Aim of the exercise:
Swap "Lusaka" for "Harare" throughout the entries below and give them again with nothing else changed. Leave out the picture lines.
----- Supplied information
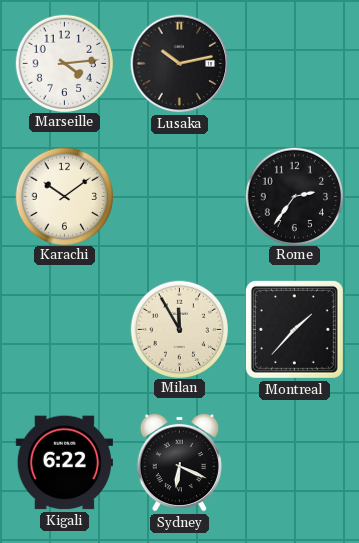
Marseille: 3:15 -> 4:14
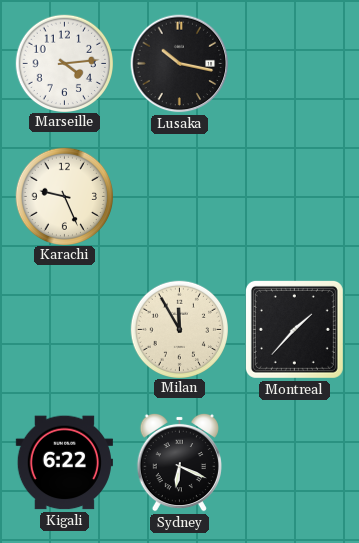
Lusaka: 10:13 -> 10:17
Karachi: 10:09 -> 9:26
Rome: 2:36 -> none
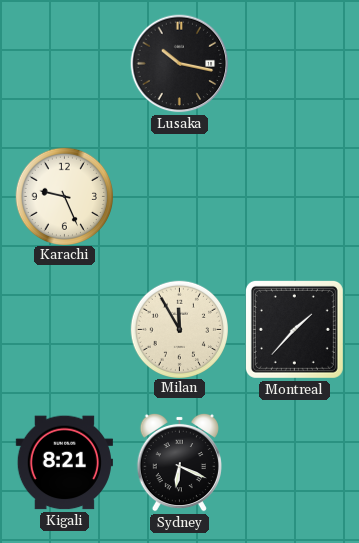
Marseille: 4:14 -> none
Kigali: 6:22 -> 8:21
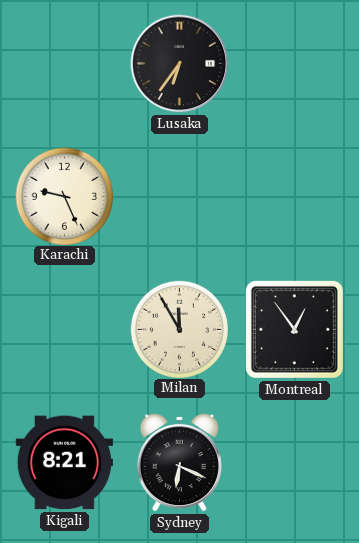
Lusaka: 10:17 -> 6:36
Montreal: 1:37 -> 12:54
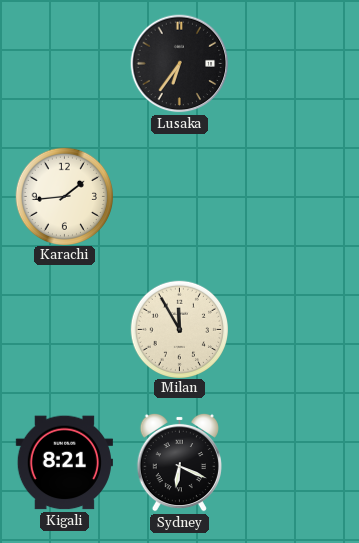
Karachi: 9:26 -> 1:44
Montreal: 12:54 -> none
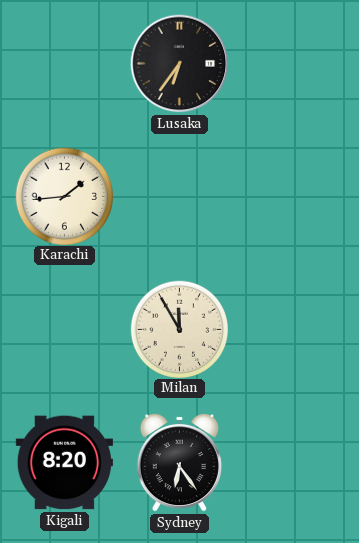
Kigali: 8:21 -> 8:20
Sydney: 6:19 -> 6:24
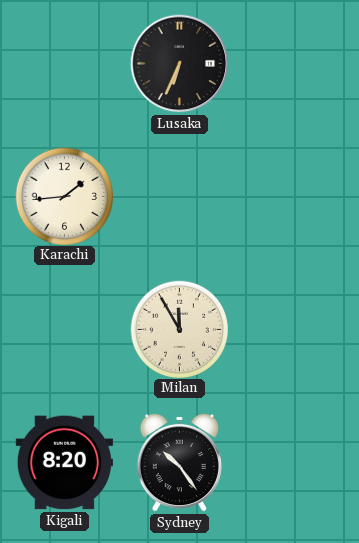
Lusaka: 6:36 -> 6:34
Sydney: 6:24 -> 10:24
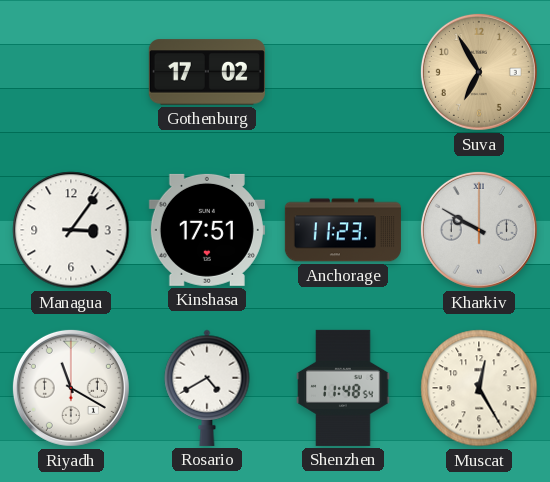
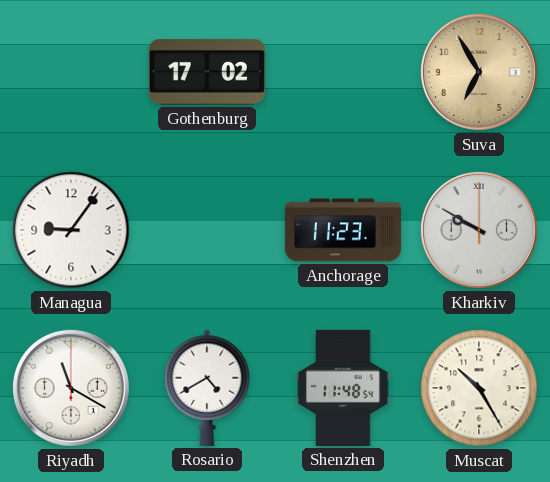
Managua: 3:06 -> 9:06
Kinshasa: 17:51 -> none
Muscat: 12:25 -> 10:25
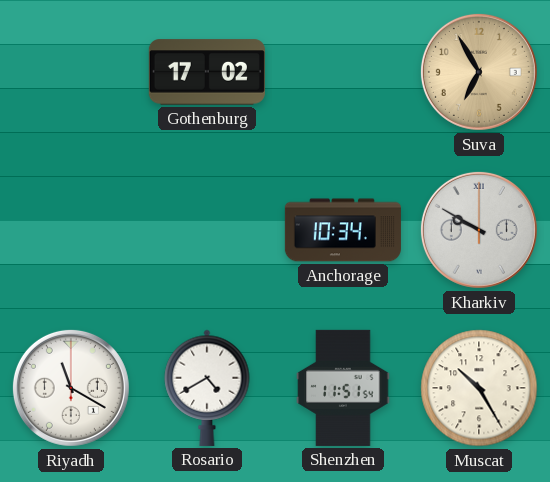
Managua: 9:06 -> none
Anchorage: 11:23 -> 10:34
Shenzhen: 11:48 -> 11:51
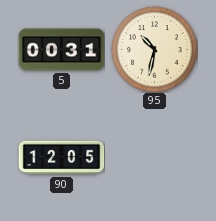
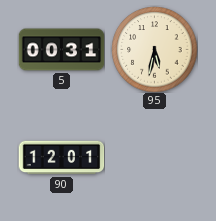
95: 10:32 -> 5:32
90: 12:05 -> 12:01
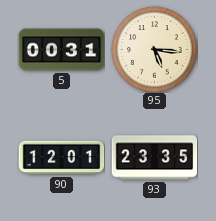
95: 5:32 -> 5:16
93: none -> 23:35
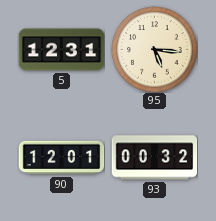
5: 00:31 -> 12:31
93: 23:35 -> 00:32
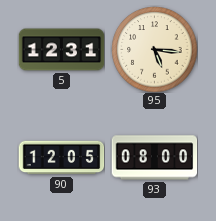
90: 12:01 -> 12:05
93: 00:32 -> 08:00
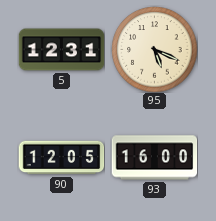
95: 5:16 -> 5:19
93: 08:00 -> 16:00
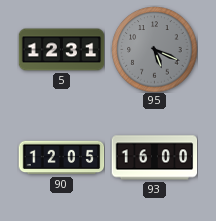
95 dial: cream -> grey
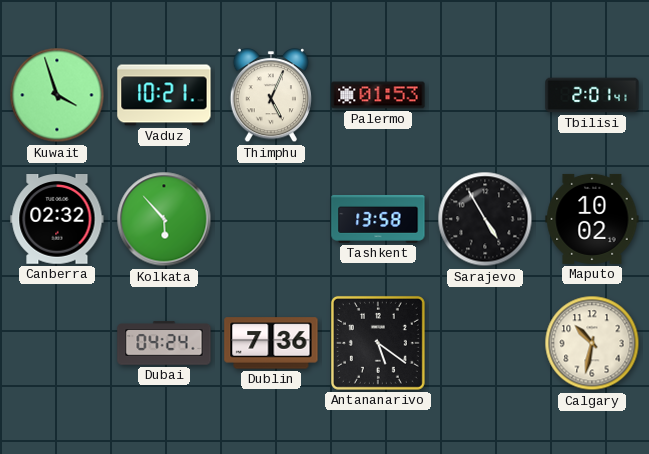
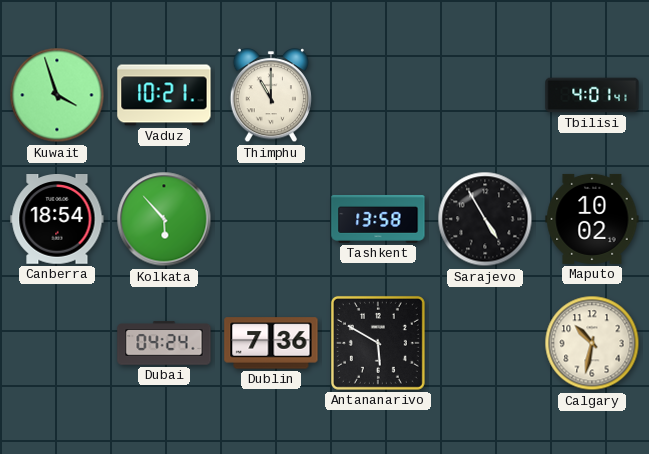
Thimphu: 5:04 -> 11:00
Palermo: 01:53 -> none
Tbilisi: 2:01 -> 4:01
Canberra: 02:32 -> 18:54
Antananarivo: 5:21 -> 5:50
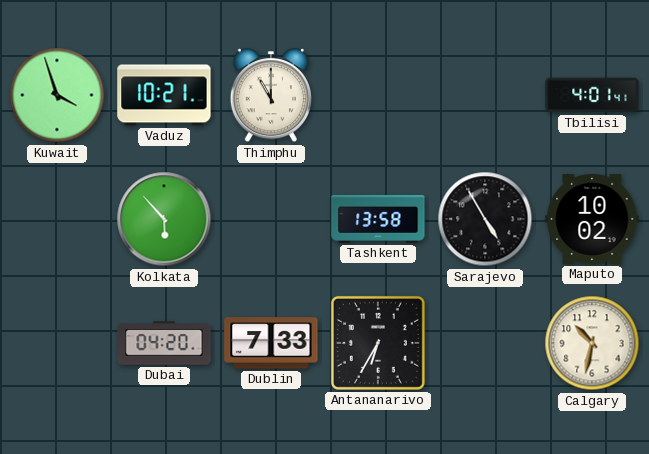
Canberra: 18:54 -> none
Dubai: 04:24 -> 04:20
Dublin: 7:36 -> 7:33
Antananarivo: 5:50 -> 6:35
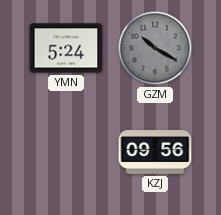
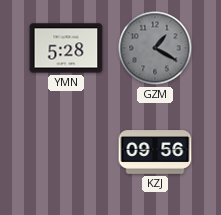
YMN: 5:24 -> 5:28
GZM: 10:20 -> 1:20
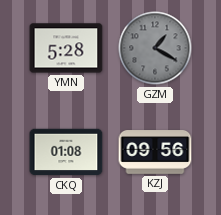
CKQ: none -> 01:08
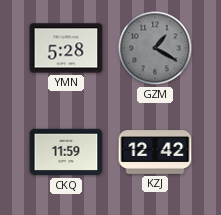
CKQ: 01:08 -> 11:59
KZJ: 09:56 -> 12:42
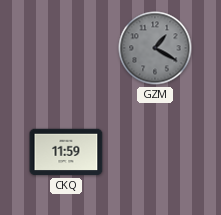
YMN: 5:28 -> none
KZJ: 12:42 -> none
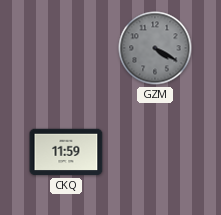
GZM: 1:20 -> 4:20
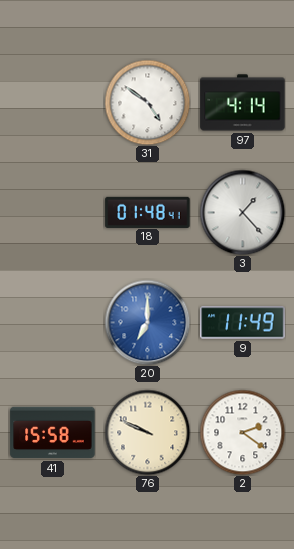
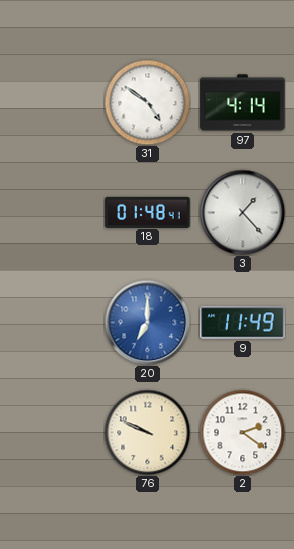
41: 15:58 -> none
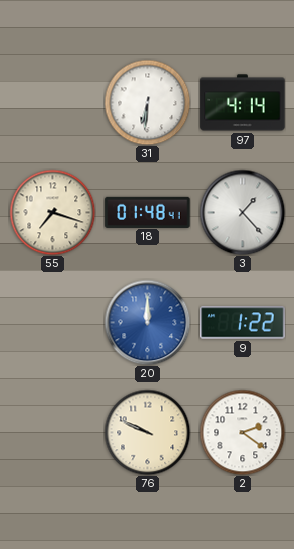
31: 4:51 -> 6:31
55: none -> 7:18
20: 7:00 -> 12:00
9: 11:49 -> 1:22
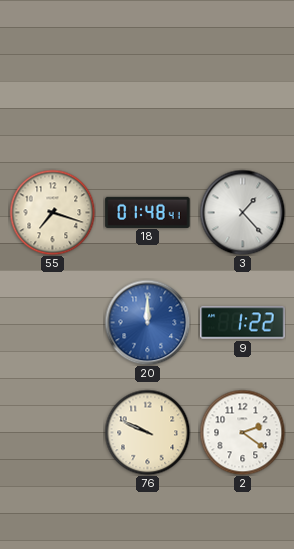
31: 6:31 -> none
97: 4:14 -> none
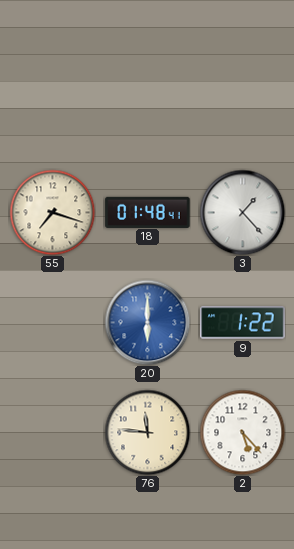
20: 12:00 -> 6:00
76: 9:49 -> 11:46
2: 2:21 -> 5:23
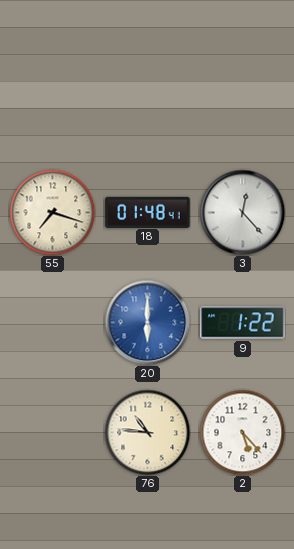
3: 1:23 -> 12:23
76: 11:46 -> 10:46
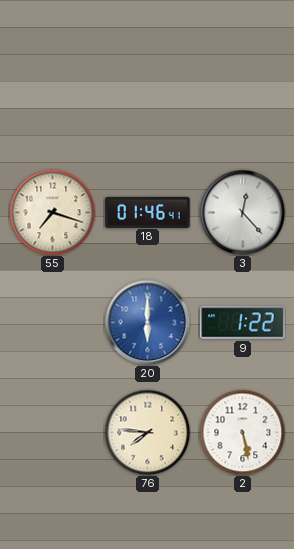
18: 01:48 -> 01:46
76: 10:46 -> 7:46
2: 5:23 -> 5:28
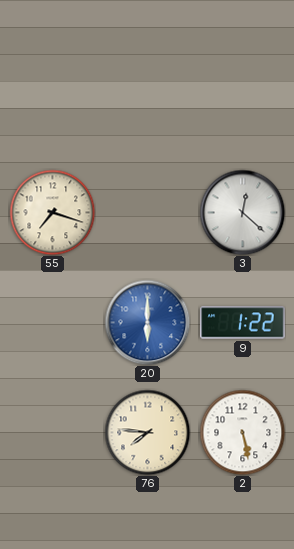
18: 01:46 -> none
3: 12:23 -> 12:22
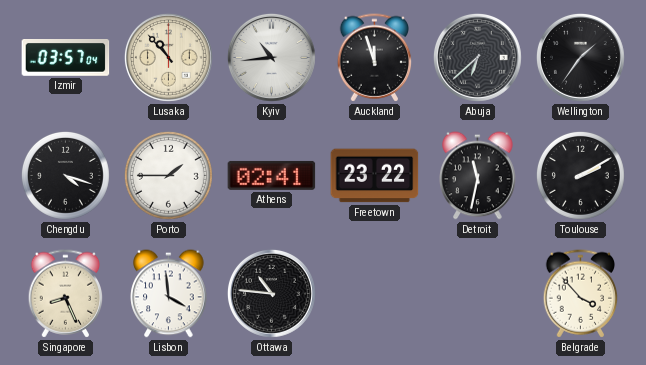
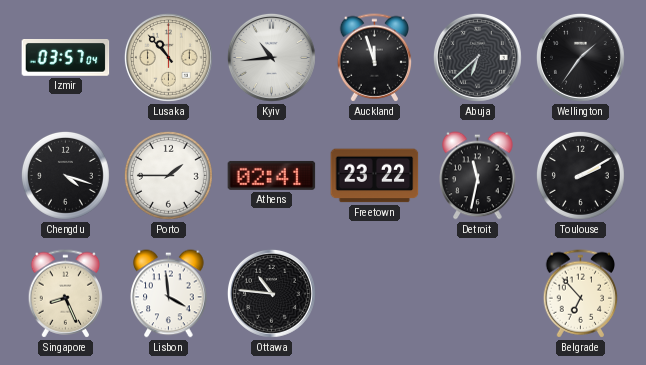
Belgrade: 3:53 -> 6:53
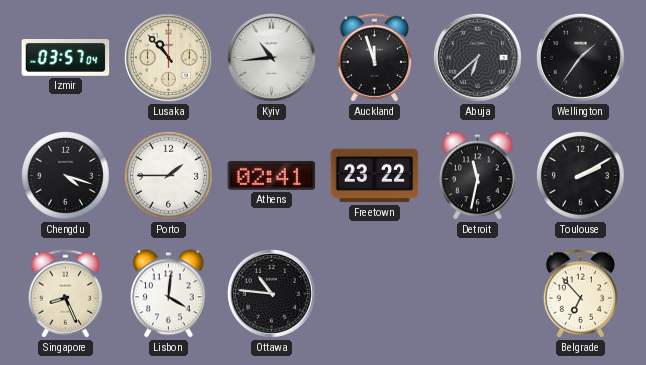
Lisbon: 3:59 -> 4:01
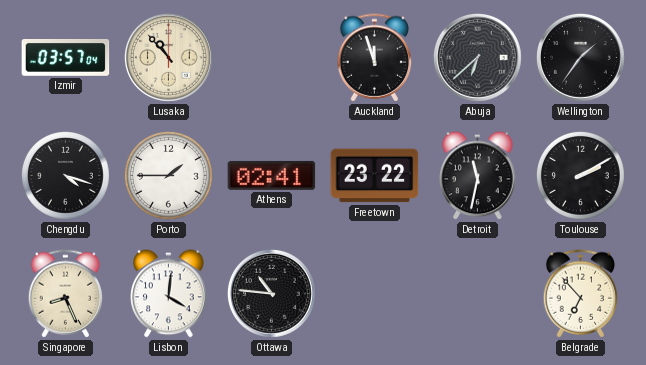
Kyiv: 10:44 -> none
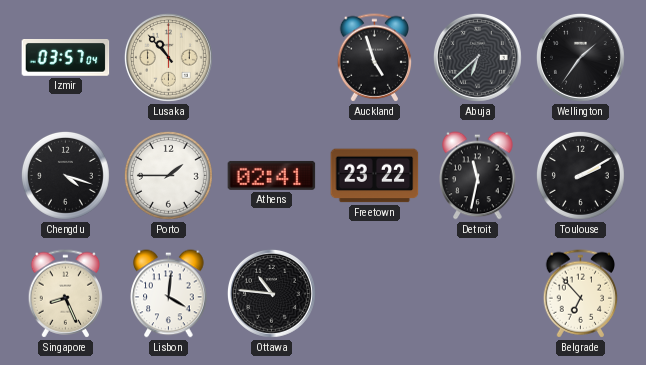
Auckland: 11:57 -> 4:57
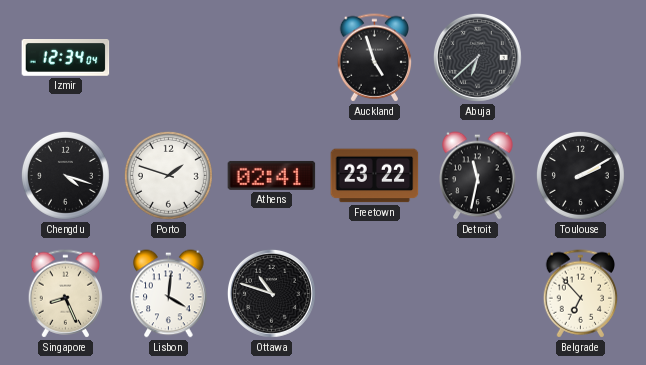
Izmir: 03:57 -> 12:34
Lusaka: 10:53 -> none
Wellington: 1:36 -> none
Porto: 1:45 -> 1:48
Ottawa: 10:46 -> 10:48
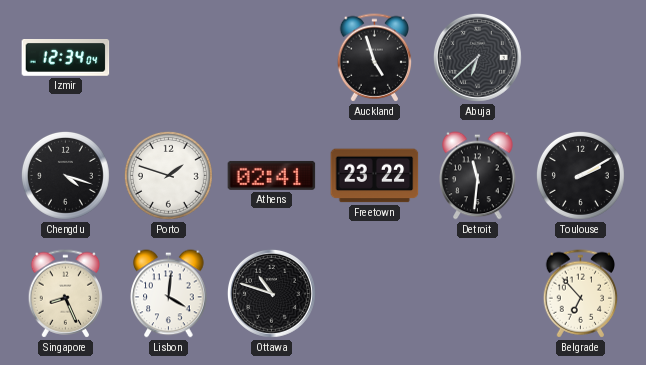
Detroit: 11:32 -> 11:31
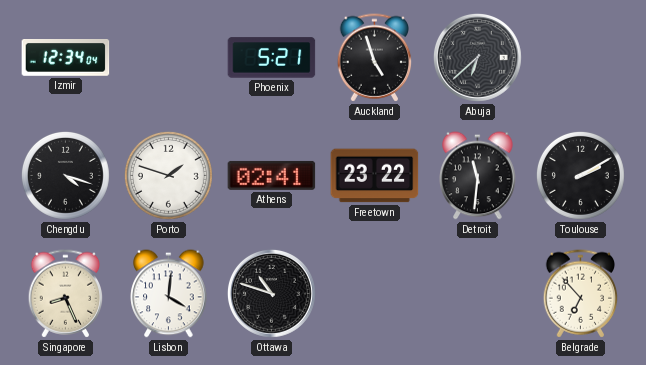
Phoenix: none -> 5:21
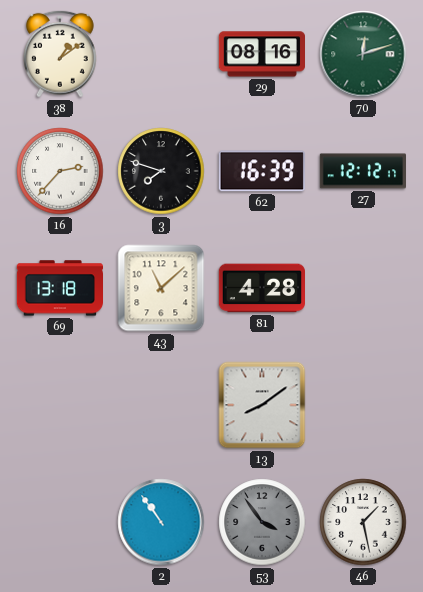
----------
The answer:
Marseille: 3:15 -> 4:14
Harare: 10:13 -> 10:17
Karachi: 10:09 -> 9:26
Rome: 2:36 -> none
Marseille: 4:14 -> none
Kigali: 6:22 -> 8:21
Harare: 10:17 -> 6:36
Montreal: 1:37 -> 12:54
Karachi: 9:26 -> 1:44
Montreal: 12:54 -> none
Kigali: 8:21 -> 8:20
Sydney: 6:19 -> 6:24
Harare: 6:36 -> 6:34
Sydney: 6:24 -> 10:24
Managua: 3:06 -> 9:06
Kinshasa: 17:51 -> none
Muscat: 12:25 -> 10:25
Managua: 9:06 -> none
Anchorage: 11:23 -> 10:34
Shenzhen: 11:48 -> 11:51
95: 10:32 -> 5:32
90: 12:05 -> 12:01
95: 5:32 -> 5:16
93: none -> 23:35
5: 00:31 -> 12:31
93: 23:35 -> 00:32
90: 12:01 -> 12:05
93: 00:32 -> 08:00
95: 5:16 -> 5:19
93: 08:00 -> 16:00
95 dial: cream -> grey
Thimphu: 5:04 -> 11:00
Palermo: 01:53 -> none
Tbilisi: 2:01 -> 4:01
Canberra: 02:32 -> 18:54
Antananarivo: 5:21 -> 5:50
Canberra: 18:54 -> none
Dubai: 04:24 -> 04:20
Dublin: 7:36 -> 7:33
Antananarivo: 5:50 -> 6:35
YMN: 5:24 -> 5:28
GZM: 10:20 -> 1:20
CKQ: none -> 01:08
CKQ: 01:08 -> 11:59
KZJ: 09:56 -> 12:42
YMN: 5:28 -> none
KZJ: 12:42 -> none
GZM: 1:20 -> 4:20
41: 15:58 -> none
31: 4:51 -> 6:31
55: none -> 7:18
20: 7:00 -> 12:00
9: 11:49 -> 1:22
31: 6:31 -> none
97: 4:14 -> none
20: 12:00 -> 6:00
76: 9:49 -> 11:46
2: 2:21 -> 5:23
3: 1:23 -> 12:23
76: 11:46 -> 10:46
18: 01:48 -> 01:46
76: 10:46 -> 7:46
2: 5:23 -> 5:28
18: 01:46 -> none
3: 12:23 -> 12:22
Belgrade: 3:53 -> 6:53
Lisbon: 3:59 -> 4:01
Kyiv: 10:44 -> none
Auckland: 11:57 -> 4:57
Izmir: 03:57 -> 12:34
Harare: 10:53 -> none
Wellington: 1:36 -> none
Porto: 1:45 -> 1:48
Ottawa: 10:46 -> 10:48
Detroit: 11:32 -> 11:31
Phoenix: none -> 5:21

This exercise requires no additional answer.